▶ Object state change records
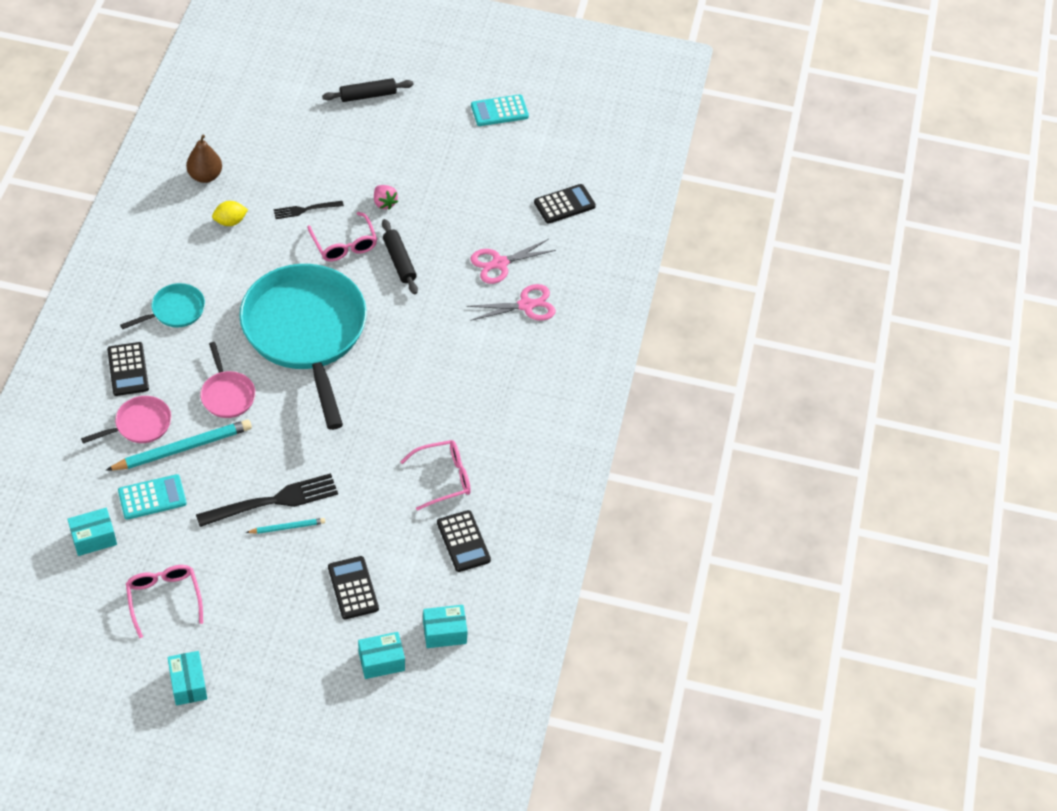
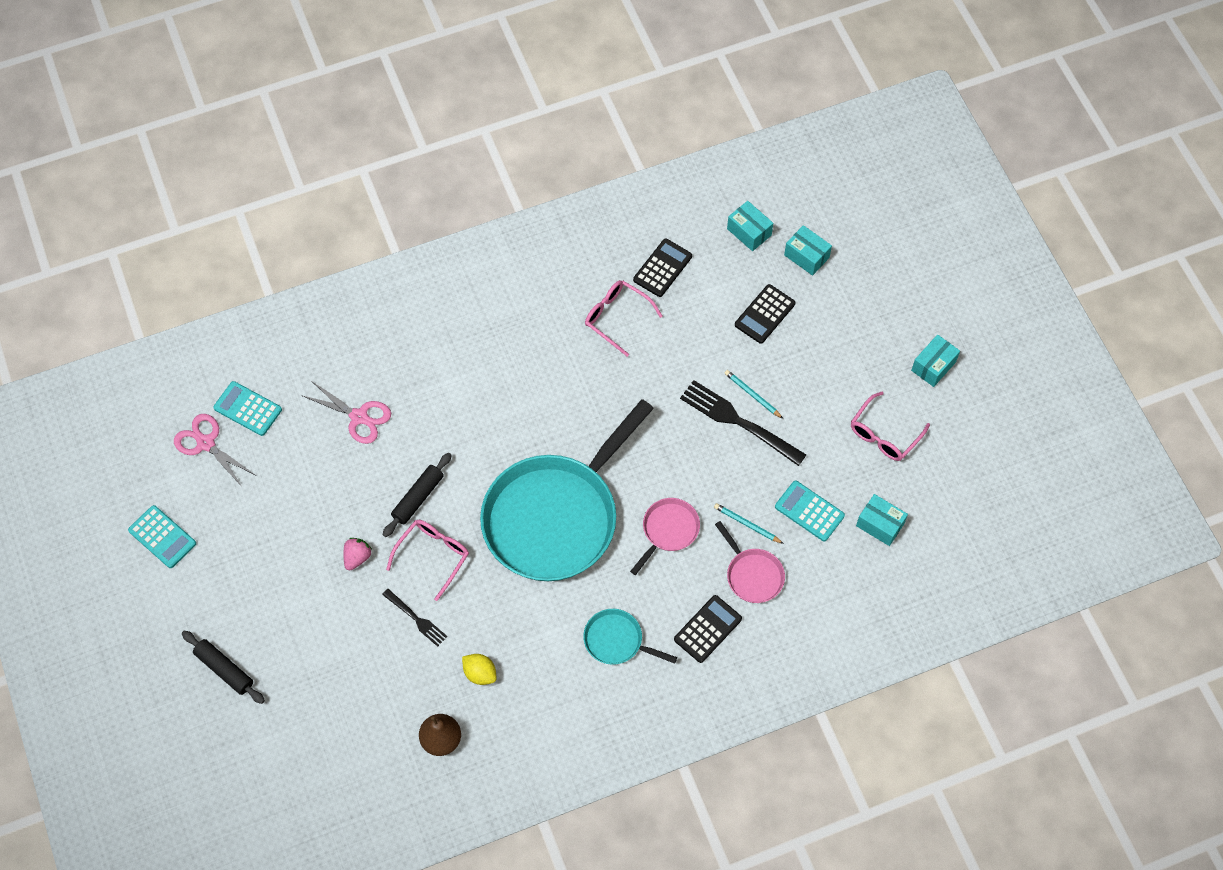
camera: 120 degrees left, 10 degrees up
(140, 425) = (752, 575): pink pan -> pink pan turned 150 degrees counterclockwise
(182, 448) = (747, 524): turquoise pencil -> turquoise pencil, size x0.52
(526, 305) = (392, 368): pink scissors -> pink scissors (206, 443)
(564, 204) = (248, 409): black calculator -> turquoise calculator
* * *
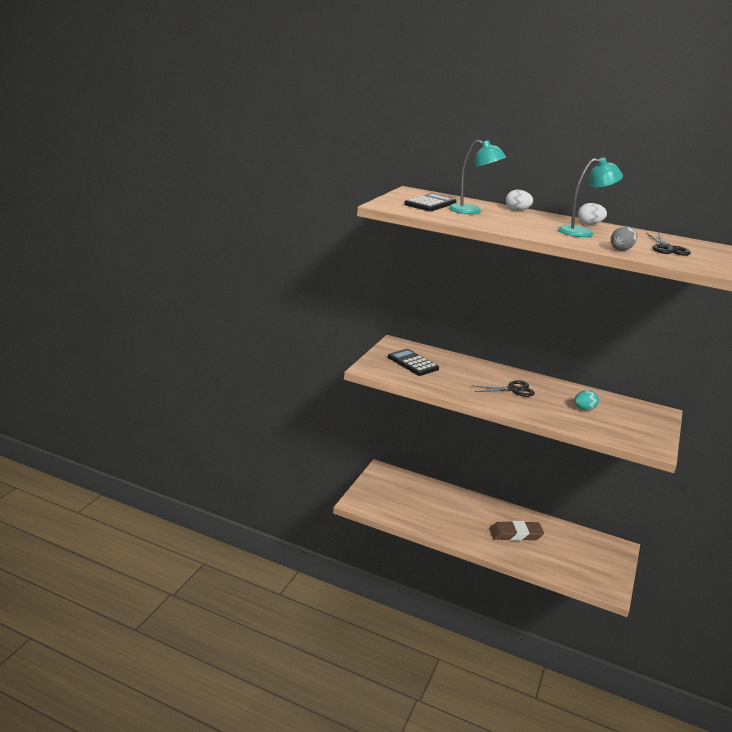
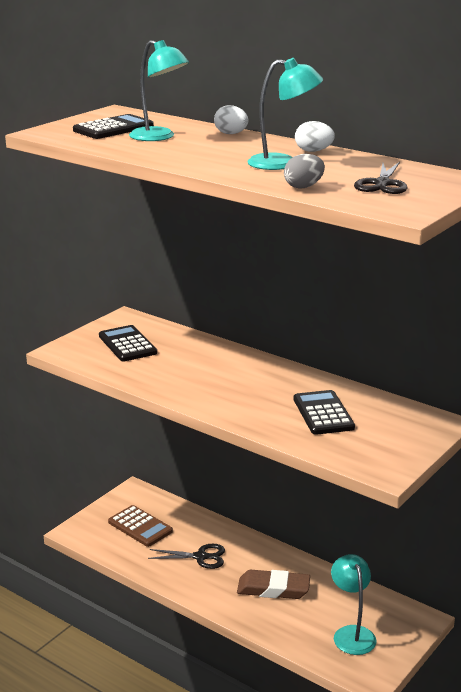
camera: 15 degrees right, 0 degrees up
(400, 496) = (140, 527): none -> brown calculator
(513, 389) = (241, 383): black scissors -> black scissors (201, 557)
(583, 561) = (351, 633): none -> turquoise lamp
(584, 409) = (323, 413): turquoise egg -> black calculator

▶ REQUIREMENT
Among the entries above, which lines include "none"? List them all.

▶ RESULT OF THE TASK
(400, 496) = (140, 527): none -> brown calculator
(583, 561) = (351, 633): none -> turquoise lamp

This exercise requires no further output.